Data extract:
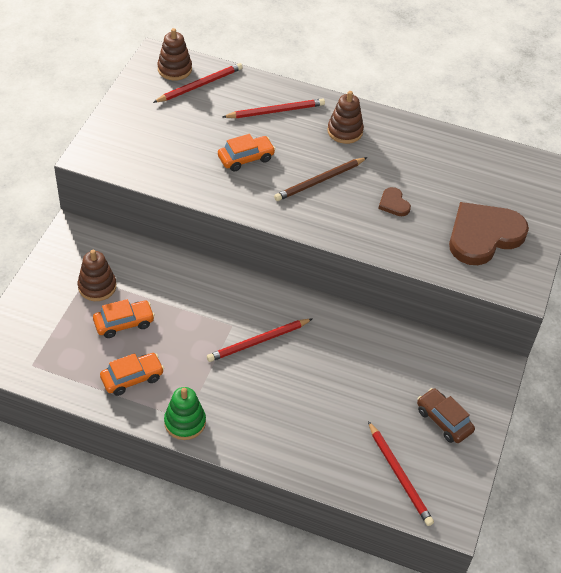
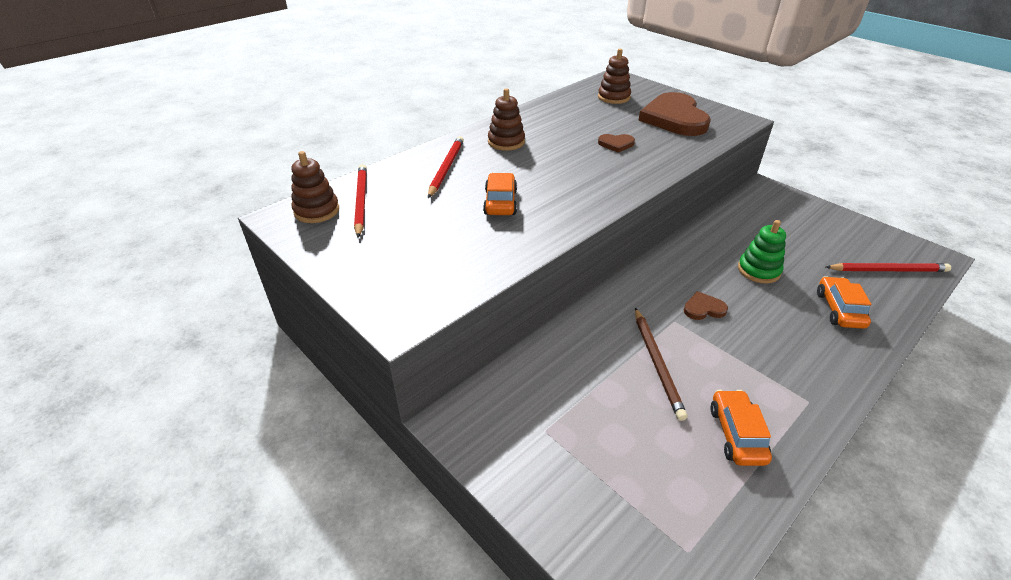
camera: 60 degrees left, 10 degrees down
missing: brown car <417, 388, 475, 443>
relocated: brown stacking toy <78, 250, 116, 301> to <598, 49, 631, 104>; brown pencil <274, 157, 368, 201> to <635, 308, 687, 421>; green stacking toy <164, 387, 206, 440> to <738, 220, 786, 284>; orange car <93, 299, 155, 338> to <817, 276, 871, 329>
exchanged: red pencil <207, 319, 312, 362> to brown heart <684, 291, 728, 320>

Work item: When you write out the data, keep every line exact and drop the pictures.

Reply to the task:
camera: 60 degrees left, 10 degrees down
missing: brown car <417, 388, 475, 443>
relocated: brown stacking toy <78, 250, 116, 301> to <598, 49, 631, 104>; brown pencil <274, 157, 368, 201> to <635, 308, 687, 421>; green stacking toy <164, 387, 206, 440> to <738, 220, 786, 284>; orange car <93, 299, 155, 338> to <817, 276, 871, 329>
exchanged: red pencil <207, 319, 312, 362> to brown heart <684, 291, 728, 320>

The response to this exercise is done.